◆ **What to work on**:
Transcribe exactly every line from the one containing "(265, 136) = (349, 590): yellow" down to the final line of the listing below, including both, and leave out the rest.

◆ **Provided material**:
- - -
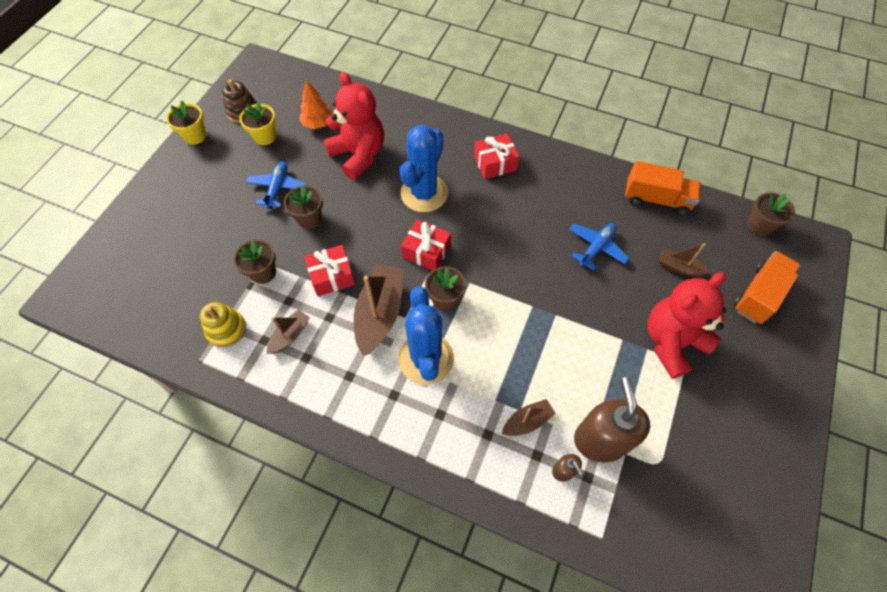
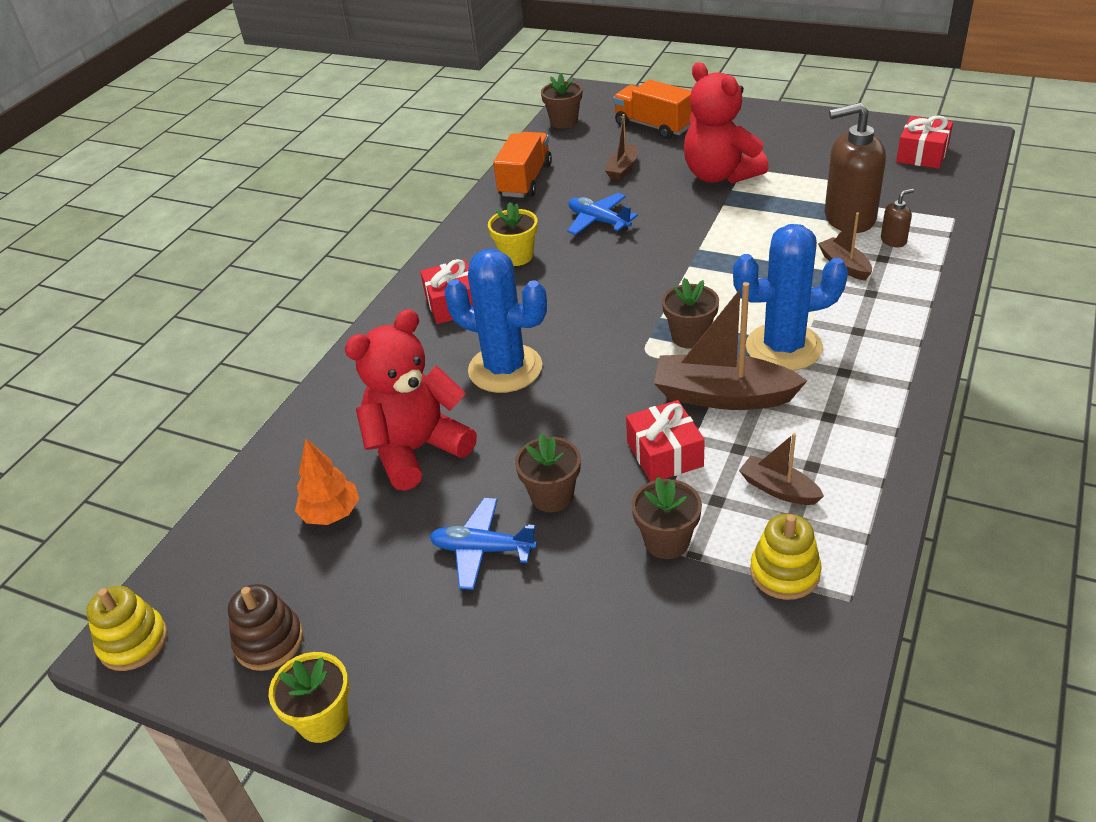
camera: 85 degrees left, 20 degrees down
(255, 66) = (133, 642): none -> yellow stacking toy
(265, 136) = (349, 590): yellow flower pot -> yellow flower pot (516, 256)
(426, 251) = (612, 359): red gift -> red gift (922, 154)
- - -
◆ **Solution**:
(265, 136) = (349, 590): yellow flower pot -> yellow flower pot (516, 256)
(426, 251) = (612, 359): red gift -> red gift (922, 154)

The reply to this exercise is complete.